Reproduce all of the data exactly. Images are not to appear in the reply.

[Data below]
++++++
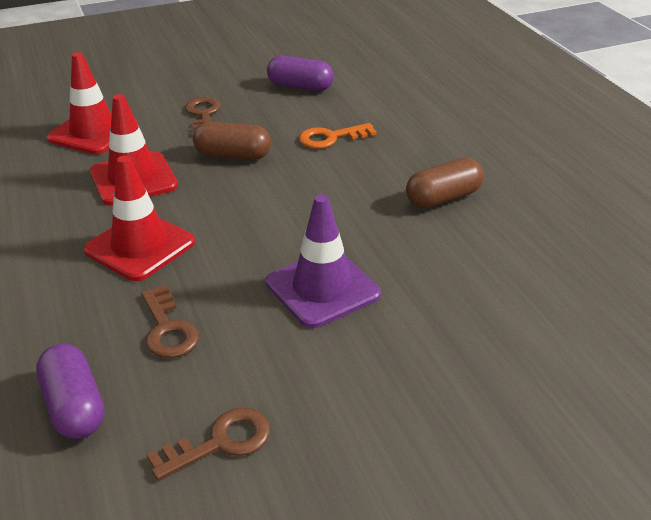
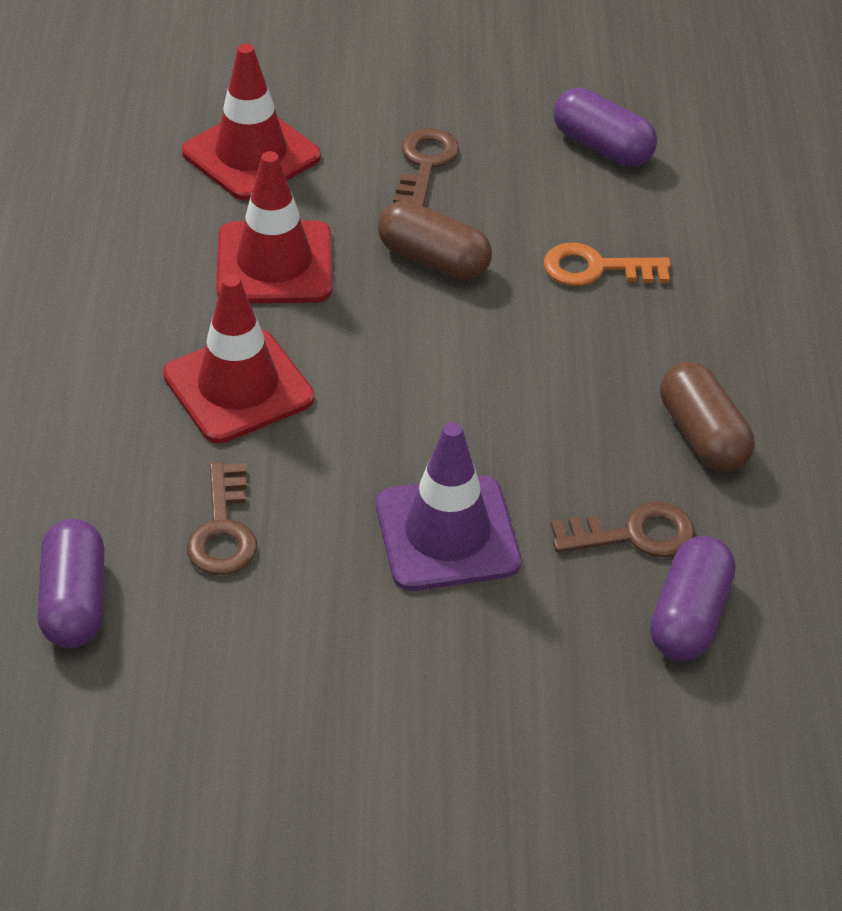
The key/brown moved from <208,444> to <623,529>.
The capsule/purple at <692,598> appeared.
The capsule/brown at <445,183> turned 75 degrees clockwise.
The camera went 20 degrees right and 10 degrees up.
++++++
[Written response]
The key/brown moved from <208,444> to <623,529>.
The capsule/purple at <692,598> appeared.
The capsule/brown at <445,183> turned 75 degrees clockwise.
The camera went 20 degrees right and 10 degrees up.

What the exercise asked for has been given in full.